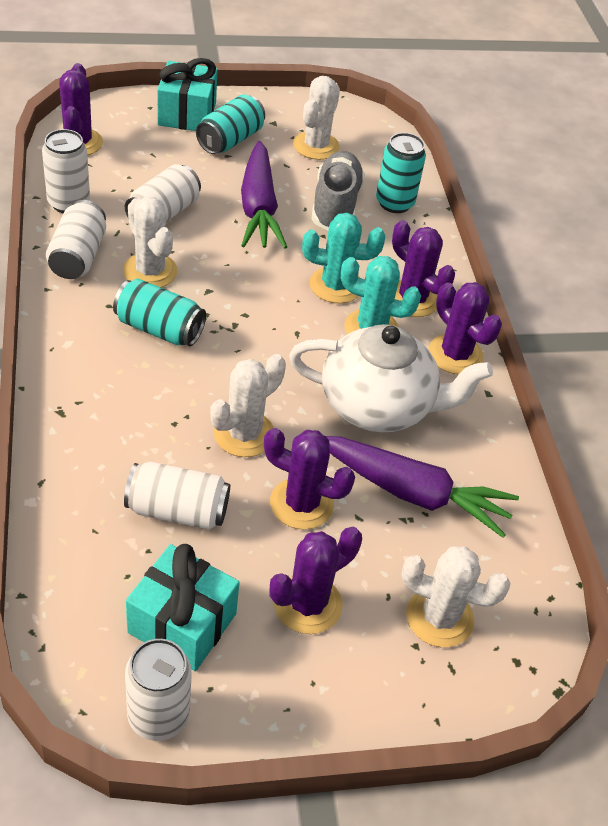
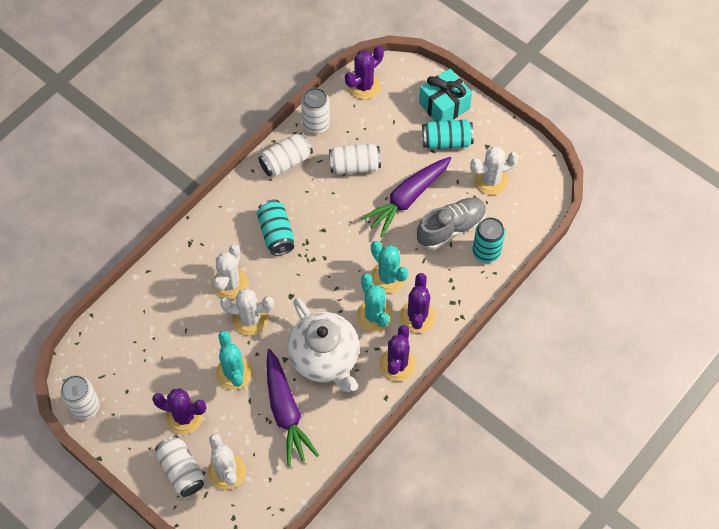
camera: 55 degrees right, 15 degrees up
(150, 271) = (309, 197): white cactus -> white cactus (230, 284)
(177, 510) = (183, 331): white can -> white can (181, 470)
(182, 623) = (131, 380): turquoise gift -> none
(301, 504) = (234, 373): purple cactus -> turquoise cactus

··········

WORK ITEM:
From the listing above, collect every line that mentions the word "white".

WRITTEN REPLY:
(150, 271) = (309, 197): white cactus -> white cactus (230, 284)
(177, 510) = (183, 331): white can -> white can (181, 470)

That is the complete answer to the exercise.